EXERCISE BRIEF>
Write out each line of the records that has "banana" in it.

======== DATA FOR THIS TASK

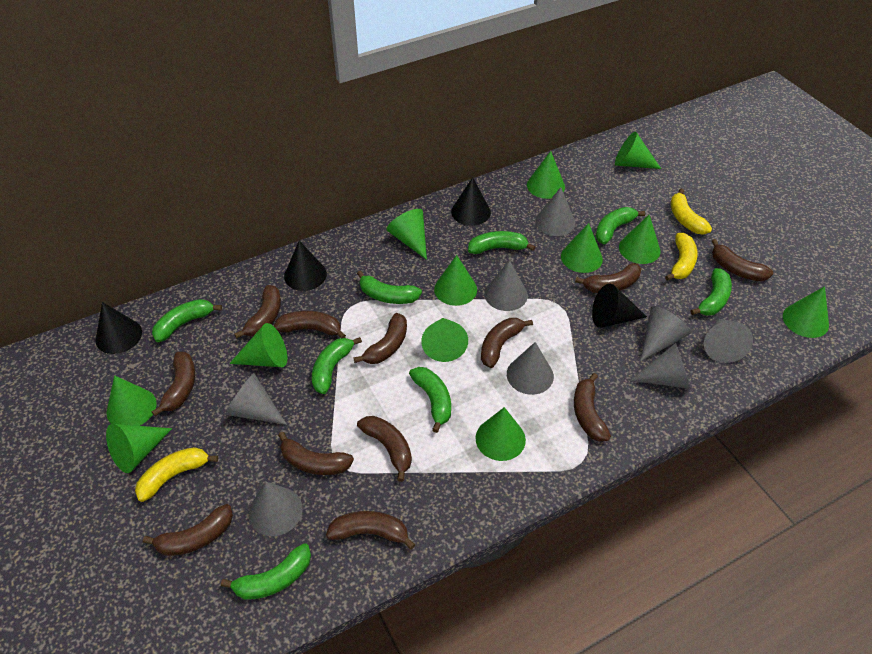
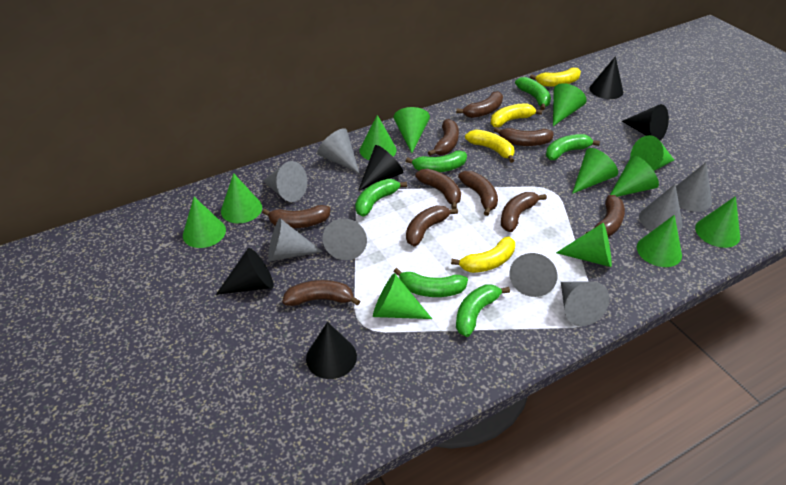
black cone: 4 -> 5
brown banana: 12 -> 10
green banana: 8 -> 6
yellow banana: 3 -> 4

================
======== DATA FOR THIS TASK

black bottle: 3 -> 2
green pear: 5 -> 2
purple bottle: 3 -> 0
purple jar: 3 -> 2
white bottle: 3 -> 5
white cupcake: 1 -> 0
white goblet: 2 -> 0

================

RESPONSE BOX>
brown banana: 12 -> 10
green banana: 8 -> 6
yellow banana: 3 -> 4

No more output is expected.